(Object change descriptions)
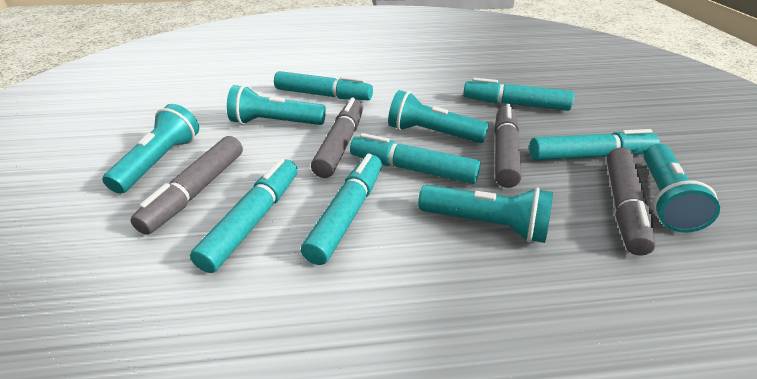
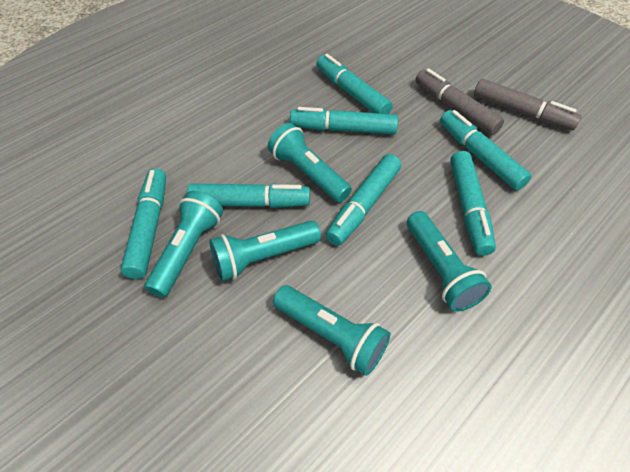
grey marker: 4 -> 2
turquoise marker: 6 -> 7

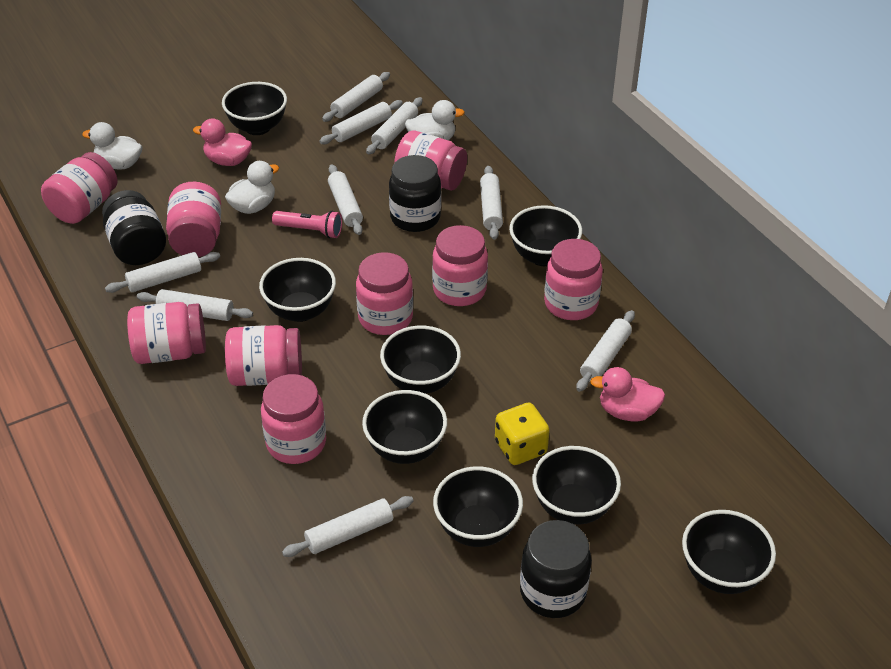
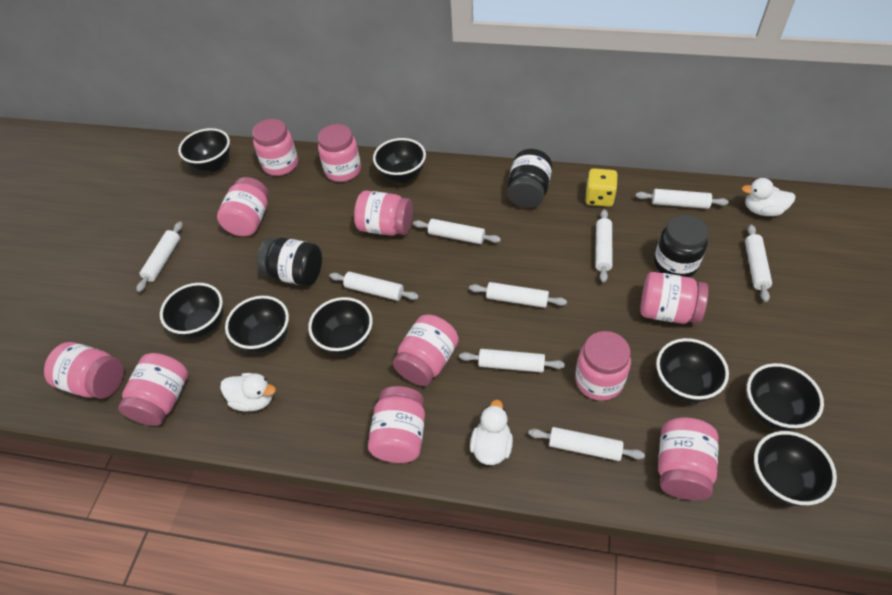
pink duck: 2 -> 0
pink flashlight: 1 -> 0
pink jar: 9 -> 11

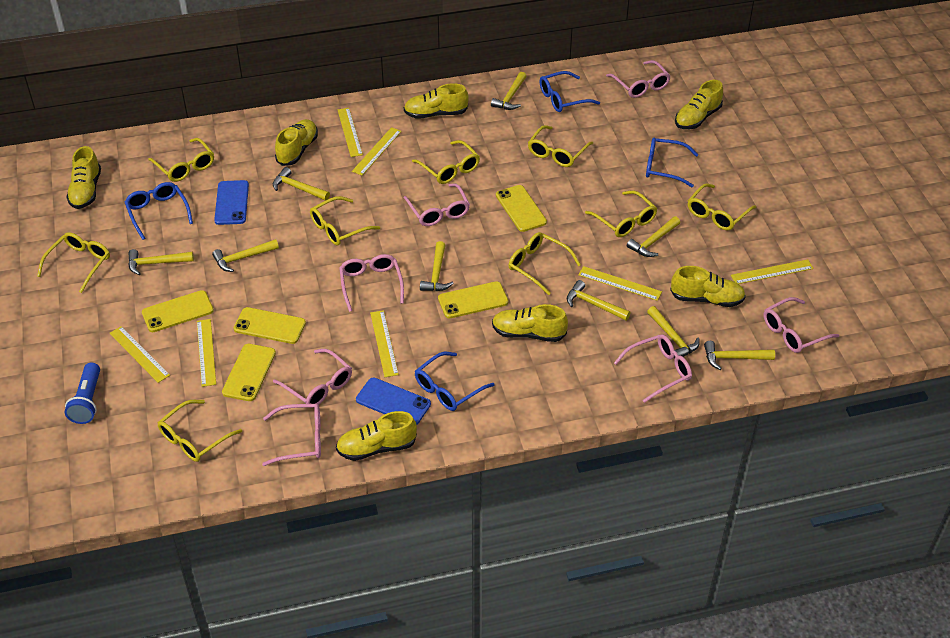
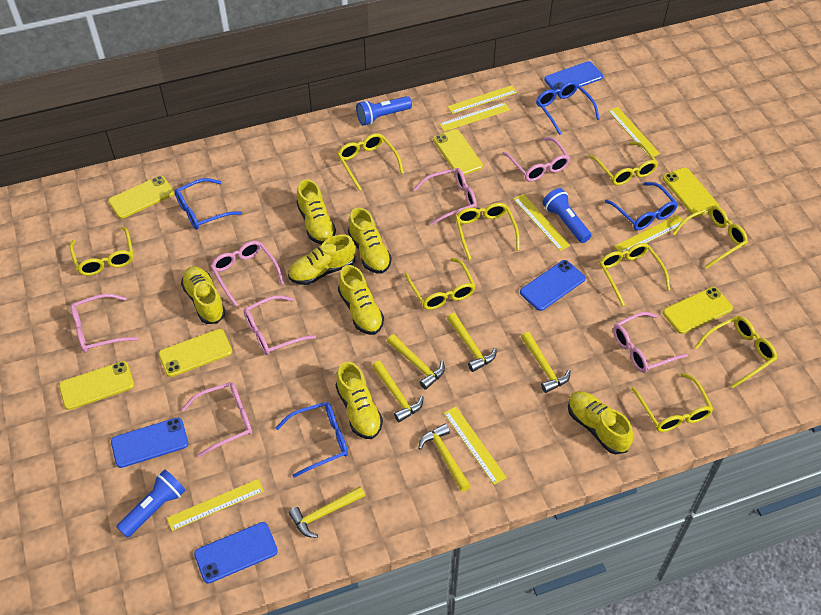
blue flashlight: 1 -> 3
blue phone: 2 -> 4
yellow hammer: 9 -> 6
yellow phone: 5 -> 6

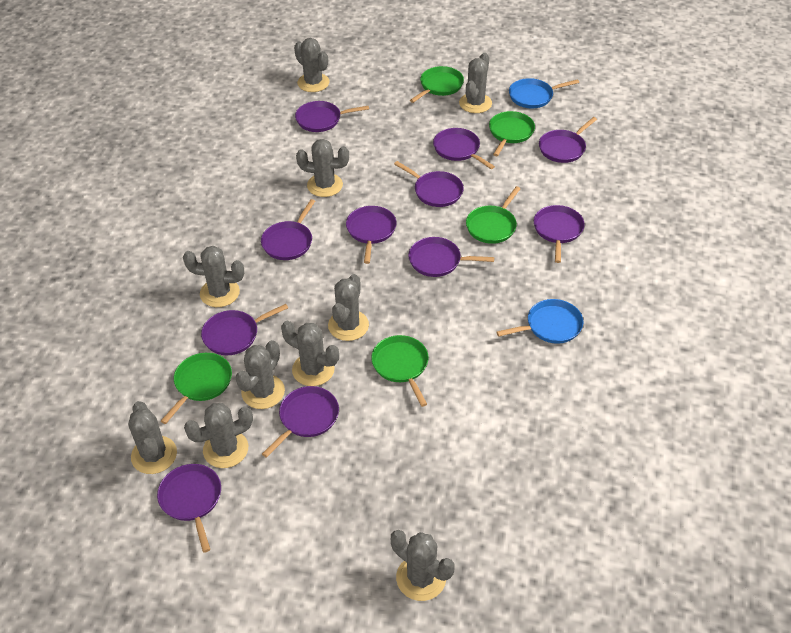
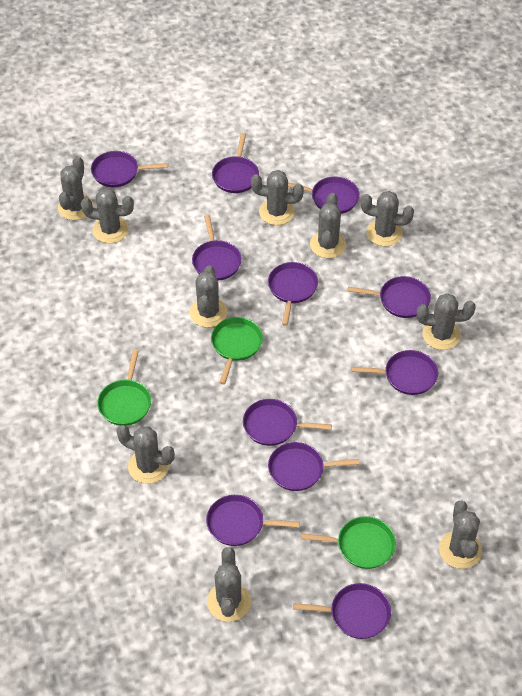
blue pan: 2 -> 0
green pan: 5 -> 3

§ Goal of the exercise:
If a line in the records above contains the word "flashlight", count it, then give the total and nothing else.

§ Written response:
2